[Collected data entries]
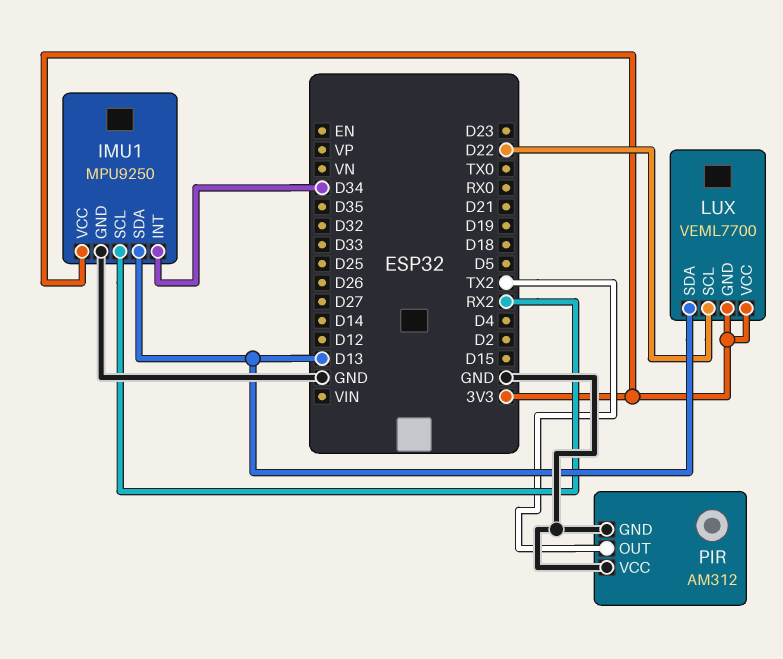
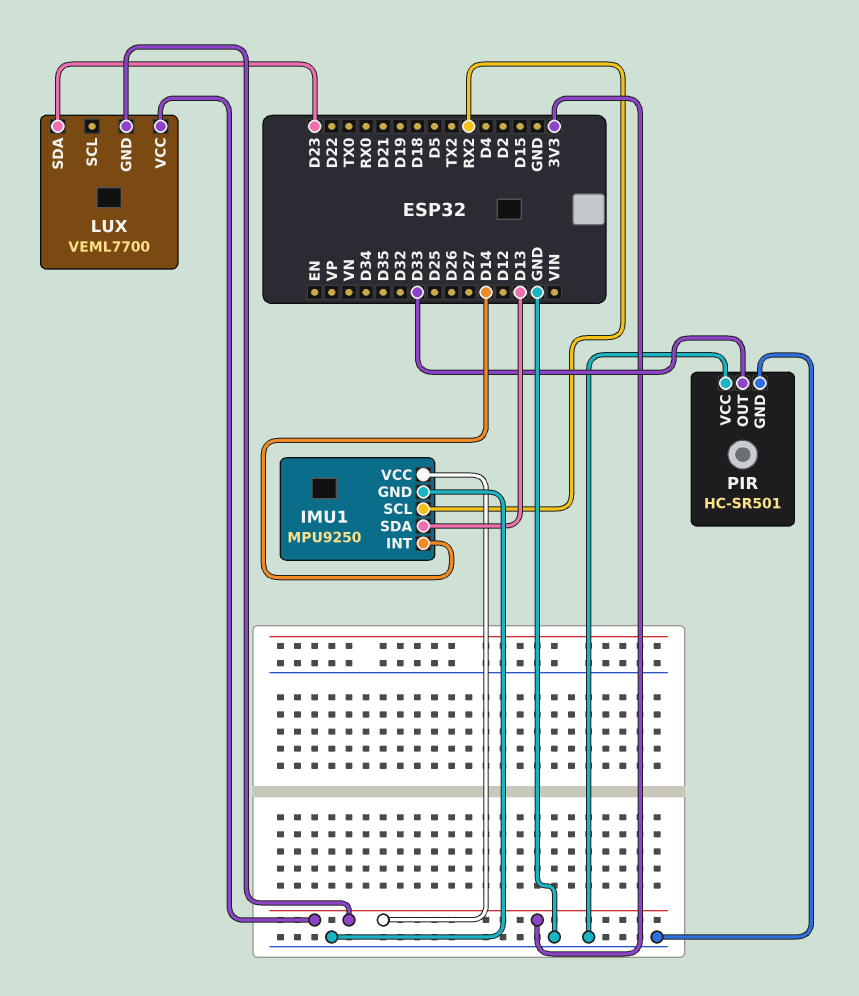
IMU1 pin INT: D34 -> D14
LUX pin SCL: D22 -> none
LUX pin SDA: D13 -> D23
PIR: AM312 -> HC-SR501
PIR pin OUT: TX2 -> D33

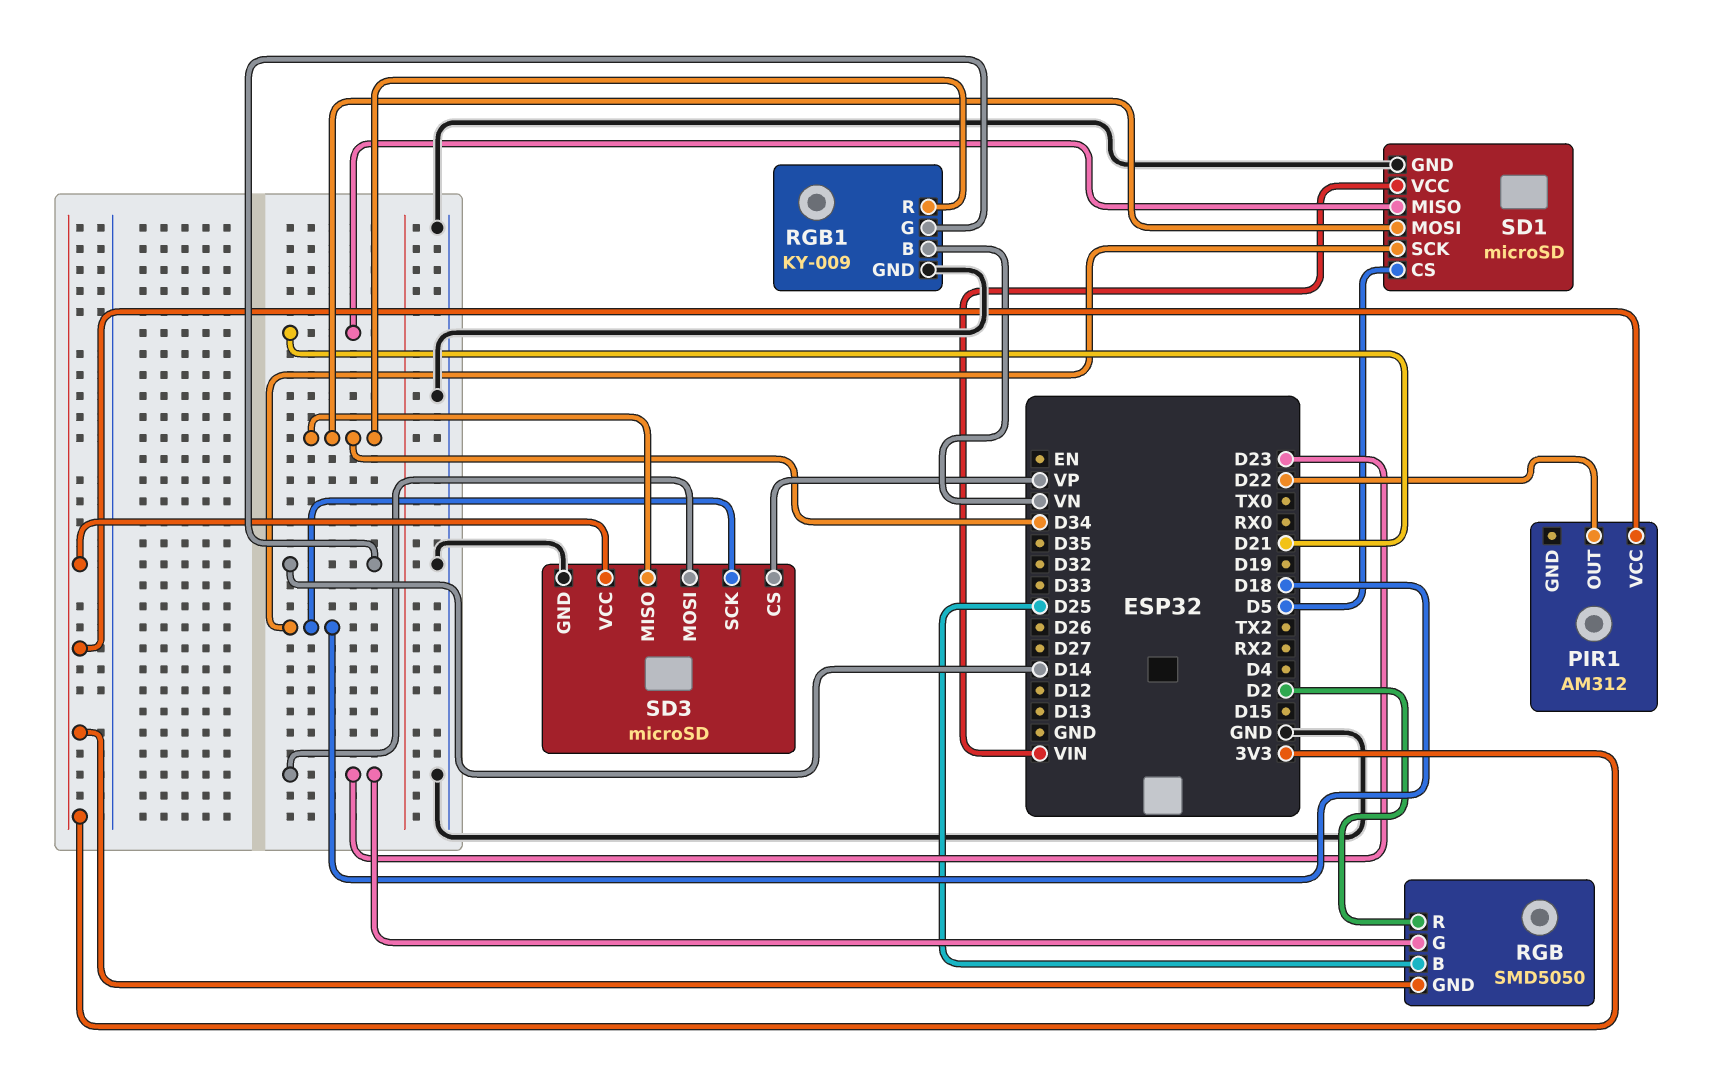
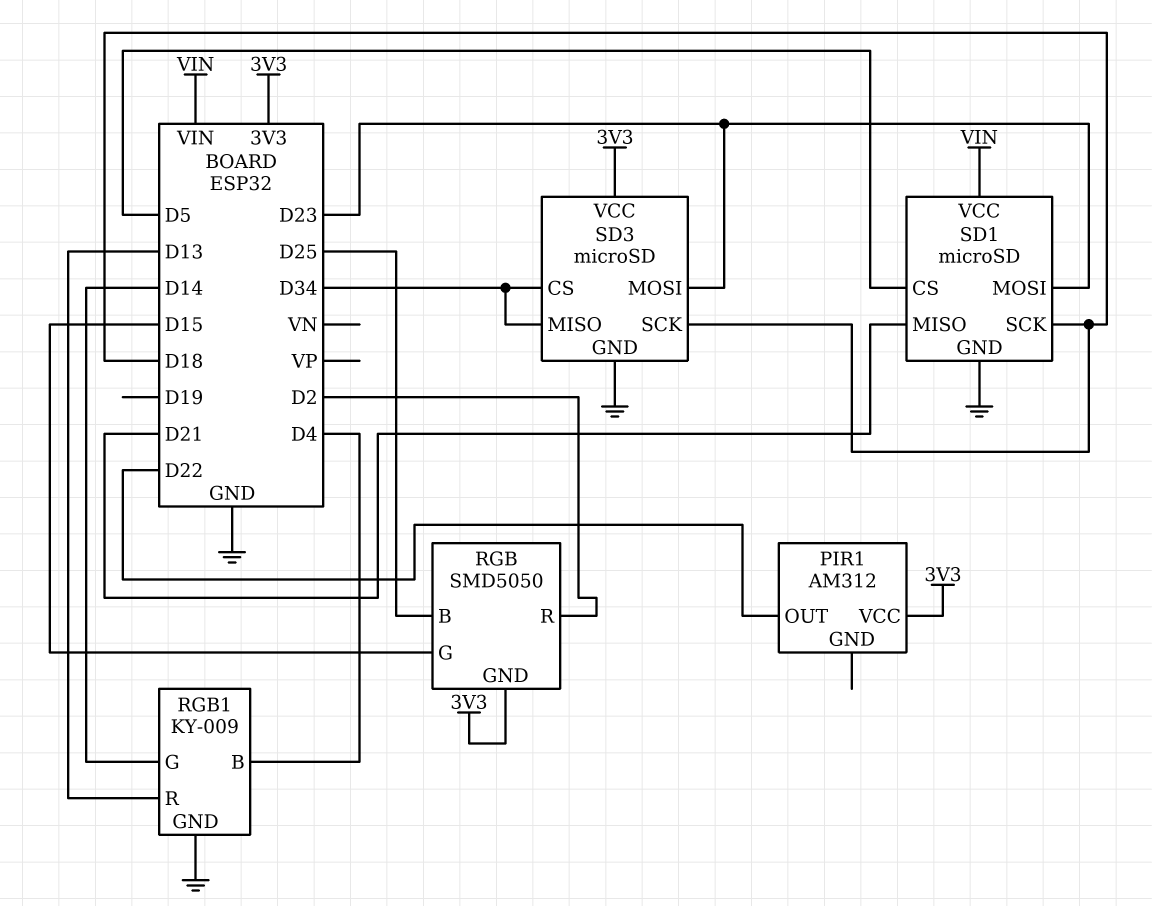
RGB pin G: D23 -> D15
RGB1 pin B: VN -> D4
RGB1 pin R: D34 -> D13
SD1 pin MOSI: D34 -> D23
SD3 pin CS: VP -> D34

Task to carry out —
Output each entry shown above exactly as it stands, with all pictures removed.

Completed task —
IMU1 pin INT: D34 -> D14
LUX pin SCL: D22 -> none
LUX pin SDA: D13 -> D23
PIR: AM312 -> HC-SR501
PIR pin OUT: TX2 -> D33

RGB pin G: D23 -> D15
RGB1 pin B: VN -> D4
RGB1 pin R: D34 -> D13
SD1 pin MOSI: D34 -> D23
SD3 pin CS: VP -> D34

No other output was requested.